TASK REQUIREMENTS: Narrow the data below down to the lines containing "spinning".

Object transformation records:

•••••

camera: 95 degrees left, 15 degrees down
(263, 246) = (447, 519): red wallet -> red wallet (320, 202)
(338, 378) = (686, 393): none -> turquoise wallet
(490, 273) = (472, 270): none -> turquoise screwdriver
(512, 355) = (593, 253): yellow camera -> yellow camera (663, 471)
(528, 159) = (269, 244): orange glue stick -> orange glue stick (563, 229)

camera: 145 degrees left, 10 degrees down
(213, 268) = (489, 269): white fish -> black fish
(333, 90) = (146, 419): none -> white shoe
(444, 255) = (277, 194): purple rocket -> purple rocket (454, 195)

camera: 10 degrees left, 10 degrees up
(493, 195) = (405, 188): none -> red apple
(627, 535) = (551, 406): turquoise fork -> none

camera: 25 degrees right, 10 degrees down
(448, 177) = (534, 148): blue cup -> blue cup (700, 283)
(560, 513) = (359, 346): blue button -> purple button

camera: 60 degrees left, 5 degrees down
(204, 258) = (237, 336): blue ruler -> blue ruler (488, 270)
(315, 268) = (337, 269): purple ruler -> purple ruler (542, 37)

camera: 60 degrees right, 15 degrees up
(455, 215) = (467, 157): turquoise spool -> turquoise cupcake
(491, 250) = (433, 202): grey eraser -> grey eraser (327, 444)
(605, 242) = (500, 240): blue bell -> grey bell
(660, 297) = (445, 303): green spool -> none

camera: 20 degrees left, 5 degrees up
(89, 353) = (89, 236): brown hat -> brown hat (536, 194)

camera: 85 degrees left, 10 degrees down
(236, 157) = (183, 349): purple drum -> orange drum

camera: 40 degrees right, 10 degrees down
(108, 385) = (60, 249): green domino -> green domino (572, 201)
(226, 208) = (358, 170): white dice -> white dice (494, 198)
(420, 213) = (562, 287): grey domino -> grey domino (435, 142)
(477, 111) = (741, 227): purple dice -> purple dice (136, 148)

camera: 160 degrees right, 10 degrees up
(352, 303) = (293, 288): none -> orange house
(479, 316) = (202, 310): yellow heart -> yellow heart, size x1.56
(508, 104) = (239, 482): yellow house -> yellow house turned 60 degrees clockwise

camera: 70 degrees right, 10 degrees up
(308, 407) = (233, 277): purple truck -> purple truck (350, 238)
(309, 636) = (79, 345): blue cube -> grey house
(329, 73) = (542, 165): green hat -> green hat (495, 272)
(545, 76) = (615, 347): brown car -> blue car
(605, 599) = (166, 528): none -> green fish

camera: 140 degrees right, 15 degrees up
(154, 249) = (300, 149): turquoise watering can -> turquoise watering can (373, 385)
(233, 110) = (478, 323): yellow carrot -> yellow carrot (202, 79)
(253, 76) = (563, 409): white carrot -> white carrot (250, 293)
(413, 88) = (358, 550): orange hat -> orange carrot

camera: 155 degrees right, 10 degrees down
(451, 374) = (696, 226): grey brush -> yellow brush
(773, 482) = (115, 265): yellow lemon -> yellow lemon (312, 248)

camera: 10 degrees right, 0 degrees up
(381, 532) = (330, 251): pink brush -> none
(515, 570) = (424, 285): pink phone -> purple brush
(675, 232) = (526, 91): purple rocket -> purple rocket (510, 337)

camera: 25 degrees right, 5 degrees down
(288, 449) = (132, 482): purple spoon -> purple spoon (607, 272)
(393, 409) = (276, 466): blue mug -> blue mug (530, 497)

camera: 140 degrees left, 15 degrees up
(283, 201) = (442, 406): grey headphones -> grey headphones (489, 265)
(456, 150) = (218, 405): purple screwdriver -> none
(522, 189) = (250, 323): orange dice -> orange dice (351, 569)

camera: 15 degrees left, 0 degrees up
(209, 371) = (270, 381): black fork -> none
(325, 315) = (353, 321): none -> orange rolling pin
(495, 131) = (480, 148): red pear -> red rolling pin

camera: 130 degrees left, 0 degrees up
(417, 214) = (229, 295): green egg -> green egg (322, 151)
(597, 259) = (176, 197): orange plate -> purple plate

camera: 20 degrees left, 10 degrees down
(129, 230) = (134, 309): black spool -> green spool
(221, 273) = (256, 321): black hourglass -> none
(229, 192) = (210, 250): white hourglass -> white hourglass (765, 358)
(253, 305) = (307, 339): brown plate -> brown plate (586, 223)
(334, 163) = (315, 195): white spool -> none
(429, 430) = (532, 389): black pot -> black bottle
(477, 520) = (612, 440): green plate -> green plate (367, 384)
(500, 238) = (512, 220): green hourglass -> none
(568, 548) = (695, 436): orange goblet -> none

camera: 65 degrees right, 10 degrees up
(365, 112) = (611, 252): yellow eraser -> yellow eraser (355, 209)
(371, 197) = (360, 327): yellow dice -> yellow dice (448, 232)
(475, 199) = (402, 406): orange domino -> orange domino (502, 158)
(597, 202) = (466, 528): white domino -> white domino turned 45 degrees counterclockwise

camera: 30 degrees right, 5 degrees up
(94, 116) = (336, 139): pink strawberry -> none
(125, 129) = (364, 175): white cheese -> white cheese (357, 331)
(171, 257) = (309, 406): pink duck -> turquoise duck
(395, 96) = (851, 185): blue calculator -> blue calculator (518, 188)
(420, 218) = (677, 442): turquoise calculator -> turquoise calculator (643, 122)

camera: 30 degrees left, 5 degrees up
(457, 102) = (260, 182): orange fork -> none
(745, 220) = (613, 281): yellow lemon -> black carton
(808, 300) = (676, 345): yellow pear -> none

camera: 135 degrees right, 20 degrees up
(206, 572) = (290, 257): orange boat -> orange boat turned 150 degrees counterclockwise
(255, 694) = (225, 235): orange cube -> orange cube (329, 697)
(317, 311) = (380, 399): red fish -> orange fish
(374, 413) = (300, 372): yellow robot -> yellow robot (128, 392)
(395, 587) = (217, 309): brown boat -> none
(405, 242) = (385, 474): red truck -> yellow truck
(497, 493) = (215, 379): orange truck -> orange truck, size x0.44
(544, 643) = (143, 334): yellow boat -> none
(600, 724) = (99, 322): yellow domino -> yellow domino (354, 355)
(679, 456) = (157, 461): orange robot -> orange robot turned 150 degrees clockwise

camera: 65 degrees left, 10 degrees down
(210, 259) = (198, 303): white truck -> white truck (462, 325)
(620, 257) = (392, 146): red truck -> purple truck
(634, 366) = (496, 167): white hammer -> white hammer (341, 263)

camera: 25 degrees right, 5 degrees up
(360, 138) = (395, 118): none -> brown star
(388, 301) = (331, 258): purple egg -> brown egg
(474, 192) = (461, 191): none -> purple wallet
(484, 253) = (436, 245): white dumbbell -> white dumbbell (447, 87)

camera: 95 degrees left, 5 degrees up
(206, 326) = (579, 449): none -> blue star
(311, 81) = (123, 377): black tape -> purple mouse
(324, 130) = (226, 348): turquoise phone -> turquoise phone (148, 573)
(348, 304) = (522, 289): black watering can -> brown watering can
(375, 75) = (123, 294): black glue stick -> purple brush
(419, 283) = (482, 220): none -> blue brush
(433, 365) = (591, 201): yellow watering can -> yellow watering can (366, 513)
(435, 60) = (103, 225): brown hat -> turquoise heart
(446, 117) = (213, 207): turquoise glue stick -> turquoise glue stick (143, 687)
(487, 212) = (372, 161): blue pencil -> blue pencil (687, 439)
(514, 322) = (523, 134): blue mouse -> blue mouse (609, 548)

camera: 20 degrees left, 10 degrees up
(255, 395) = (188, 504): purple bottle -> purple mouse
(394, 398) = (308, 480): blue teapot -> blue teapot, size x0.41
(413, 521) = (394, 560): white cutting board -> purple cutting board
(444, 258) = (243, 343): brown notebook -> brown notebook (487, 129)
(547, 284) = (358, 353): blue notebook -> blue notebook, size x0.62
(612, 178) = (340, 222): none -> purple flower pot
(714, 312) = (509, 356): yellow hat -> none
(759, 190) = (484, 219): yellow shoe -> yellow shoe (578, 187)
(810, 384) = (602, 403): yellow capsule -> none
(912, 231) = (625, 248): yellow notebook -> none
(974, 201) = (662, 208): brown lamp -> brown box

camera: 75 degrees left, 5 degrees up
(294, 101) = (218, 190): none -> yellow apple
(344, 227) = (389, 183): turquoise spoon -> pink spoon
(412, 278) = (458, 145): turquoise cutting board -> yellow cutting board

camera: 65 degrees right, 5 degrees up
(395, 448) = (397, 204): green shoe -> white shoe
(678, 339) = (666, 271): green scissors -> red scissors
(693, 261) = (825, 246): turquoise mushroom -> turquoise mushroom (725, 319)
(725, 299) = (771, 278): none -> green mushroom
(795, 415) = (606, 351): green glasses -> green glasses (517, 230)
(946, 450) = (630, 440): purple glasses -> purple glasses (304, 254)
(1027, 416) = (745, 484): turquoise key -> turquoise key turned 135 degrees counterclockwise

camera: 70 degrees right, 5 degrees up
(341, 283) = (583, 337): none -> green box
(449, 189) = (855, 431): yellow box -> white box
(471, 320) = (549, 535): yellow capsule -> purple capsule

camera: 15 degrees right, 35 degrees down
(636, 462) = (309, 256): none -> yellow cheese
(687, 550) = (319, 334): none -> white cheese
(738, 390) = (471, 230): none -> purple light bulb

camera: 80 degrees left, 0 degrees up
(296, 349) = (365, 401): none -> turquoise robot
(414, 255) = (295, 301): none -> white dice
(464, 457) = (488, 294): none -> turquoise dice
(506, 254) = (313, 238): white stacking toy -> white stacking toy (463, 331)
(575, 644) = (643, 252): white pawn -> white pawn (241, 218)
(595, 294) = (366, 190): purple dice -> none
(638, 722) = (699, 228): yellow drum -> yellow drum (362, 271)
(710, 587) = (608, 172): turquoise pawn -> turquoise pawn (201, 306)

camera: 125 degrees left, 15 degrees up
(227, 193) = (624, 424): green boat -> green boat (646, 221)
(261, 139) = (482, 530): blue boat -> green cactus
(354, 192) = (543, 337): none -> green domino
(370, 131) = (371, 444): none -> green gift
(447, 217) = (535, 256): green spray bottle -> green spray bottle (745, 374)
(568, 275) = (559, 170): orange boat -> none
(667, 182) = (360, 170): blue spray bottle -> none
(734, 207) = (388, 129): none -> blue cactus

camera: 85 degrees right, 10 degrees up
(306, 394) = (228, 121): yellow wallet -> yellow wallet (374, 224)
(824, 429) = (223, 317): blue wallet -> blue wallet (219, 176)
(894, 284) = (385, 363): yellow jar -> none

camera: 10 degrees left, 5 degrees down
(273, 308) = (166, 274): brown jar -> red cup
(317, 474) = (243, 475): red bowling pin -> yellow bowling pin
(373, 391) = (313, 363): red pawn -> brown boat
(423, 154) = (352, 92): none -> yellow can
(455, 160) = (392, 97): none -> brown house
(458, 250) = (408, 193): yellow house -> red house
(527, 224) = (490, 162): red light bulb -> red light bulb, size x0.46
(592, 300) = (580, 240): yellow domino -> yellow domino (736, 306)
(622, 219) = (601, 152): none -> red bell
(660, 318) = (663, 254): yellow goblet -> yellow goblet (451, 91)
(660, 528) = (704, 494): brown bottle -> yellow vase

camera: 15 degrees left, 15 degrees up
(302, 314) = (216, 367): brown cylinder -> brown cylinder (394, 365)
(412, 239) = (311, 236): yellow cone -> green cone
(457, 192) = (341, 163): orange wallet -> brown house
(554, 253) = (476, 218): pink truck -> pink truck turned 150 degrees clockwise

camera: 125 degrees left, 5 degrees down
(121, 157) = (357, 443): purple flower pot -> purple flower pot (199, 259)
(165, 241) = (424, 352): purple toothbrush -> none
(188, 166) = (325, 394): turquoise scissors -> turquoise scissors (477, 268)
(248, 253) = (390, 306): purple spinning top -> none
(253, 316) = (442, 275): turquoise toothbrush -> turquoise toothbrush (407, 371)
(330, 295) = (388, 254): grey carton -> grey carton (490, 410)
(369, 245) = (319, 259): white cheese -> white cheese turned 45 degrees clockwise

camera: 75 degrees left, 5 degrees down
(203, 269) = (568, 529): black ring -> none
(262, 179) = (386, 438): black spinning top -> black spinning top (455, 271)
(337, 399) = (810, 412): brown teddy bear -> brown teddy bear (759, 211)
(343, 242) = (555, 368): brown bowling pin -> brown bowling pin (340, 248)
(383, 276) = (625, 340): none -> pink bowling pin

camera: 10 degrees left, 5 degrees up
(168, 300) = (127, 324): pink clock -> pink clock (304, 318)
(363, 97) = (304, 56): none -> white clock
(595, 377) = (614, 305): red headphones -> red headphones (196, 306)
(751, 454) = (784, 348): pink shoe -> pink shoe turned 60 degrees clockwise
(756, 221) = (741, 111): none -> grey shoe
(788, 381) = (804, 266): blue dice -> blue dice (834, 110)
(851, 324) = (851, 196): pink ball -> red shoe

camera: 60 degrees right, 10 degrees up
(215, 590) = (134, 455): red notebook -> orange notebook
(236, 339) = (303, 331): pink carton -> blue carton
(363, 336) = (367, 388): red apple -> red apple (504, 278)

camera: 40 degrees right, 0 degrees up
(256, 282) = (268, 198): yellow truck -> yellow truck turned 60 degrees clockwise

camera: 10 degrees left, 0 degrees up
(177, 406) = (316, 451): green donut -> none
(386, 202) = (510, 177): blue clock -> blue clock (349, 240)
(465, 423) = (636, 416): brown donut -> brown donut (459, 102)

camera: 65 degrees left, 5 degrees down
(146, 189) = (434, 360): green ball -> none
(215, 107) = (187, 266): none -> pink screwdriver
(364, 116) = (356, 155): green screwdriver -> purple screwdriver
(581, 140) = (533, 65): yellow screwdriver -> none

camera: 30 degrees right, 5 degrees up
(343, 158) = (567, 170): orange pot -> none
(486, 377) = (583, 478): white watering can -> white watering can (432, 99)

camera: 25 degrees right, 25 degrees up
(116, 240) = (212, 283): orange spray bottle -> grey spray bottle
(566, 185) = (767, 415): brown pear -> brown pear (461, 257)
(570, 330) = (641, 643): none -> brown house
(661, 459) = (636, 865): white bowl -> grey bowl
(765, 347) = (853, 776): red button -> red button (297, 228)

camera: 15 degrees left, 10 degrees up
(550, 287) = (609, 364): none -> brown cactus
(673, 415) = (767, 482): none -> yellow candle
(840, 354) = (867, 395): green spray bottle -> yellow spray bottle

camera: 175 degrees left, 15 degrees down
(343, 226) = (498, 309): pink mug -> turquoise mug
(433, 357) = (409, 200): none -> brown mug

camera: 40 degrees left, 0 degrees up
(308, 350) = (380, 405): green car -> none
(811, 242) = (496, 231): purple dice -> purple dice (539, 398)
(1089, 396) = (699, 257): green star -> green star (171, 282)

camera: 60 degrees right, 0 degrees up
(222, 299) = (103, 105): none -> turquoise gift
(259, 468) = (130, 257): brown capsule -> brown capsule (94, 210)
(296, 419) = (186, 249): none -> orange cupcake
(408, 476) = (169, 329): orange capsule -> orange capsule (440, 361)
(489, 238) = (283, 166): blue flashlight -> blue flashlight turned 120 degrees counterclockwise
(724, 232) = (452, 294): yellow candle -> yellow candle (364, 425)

•••••

TASK ANSWER:
(248, 253) = (390, 306): purple spinning top -> none
(262, 179) = (386, 438): black spinning top -> black spinning top (455, 271)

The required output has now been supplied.